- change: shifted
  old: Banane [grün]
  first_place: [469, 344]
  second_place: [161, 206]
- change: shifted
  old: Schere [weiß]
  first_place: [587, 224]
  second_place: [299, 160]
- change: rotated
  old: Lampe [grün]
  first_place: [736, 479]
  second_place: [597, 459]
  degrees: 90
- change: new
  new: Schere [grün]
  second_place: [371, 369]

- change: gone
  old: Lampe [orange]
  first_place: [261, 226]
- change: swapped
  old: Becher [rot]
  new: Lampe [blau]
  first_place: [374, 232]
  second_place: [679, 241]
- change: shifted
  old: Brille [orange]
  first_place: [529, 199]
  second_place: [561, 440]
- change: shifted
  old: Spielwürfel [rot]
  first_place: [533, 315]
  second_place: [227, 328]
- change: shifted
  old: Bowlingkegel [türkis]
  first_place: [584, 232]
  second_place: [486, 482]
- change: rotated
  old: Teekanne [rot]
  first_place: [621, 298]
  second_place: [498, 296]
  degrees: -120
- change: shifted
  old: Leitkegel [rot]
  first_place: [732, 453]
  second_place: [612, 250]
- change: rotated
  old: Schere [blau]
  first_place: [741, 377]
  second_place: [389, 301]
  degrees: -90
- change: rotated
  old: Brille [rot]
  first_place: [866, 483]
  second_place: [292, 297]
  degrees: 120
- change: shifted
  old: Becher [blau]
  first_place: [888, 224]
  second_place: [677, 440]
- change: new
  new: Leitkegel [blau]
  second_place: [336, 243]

TASK INSTRUCTIONS ▸
Above are the records; please copy exactly their first line and each line after it through the line containing "new: Schere [grün]", and no line after that.

REPLY TO THE EXERCISE ▸
- change: shifted
  old: Banane [grün]
  first_place: [469, 344]
  second_place: [161, 206]
- change: shifted
  old: Schere [weiß]
  first_place: [587, 224]
  second_place: [299, 160]
- change: rotated
  old: Lampe [grün]
  first_place: [736, 479]
  second_place: [597, 459]
  degrees: 90
- change: new
  new: Schere [grün]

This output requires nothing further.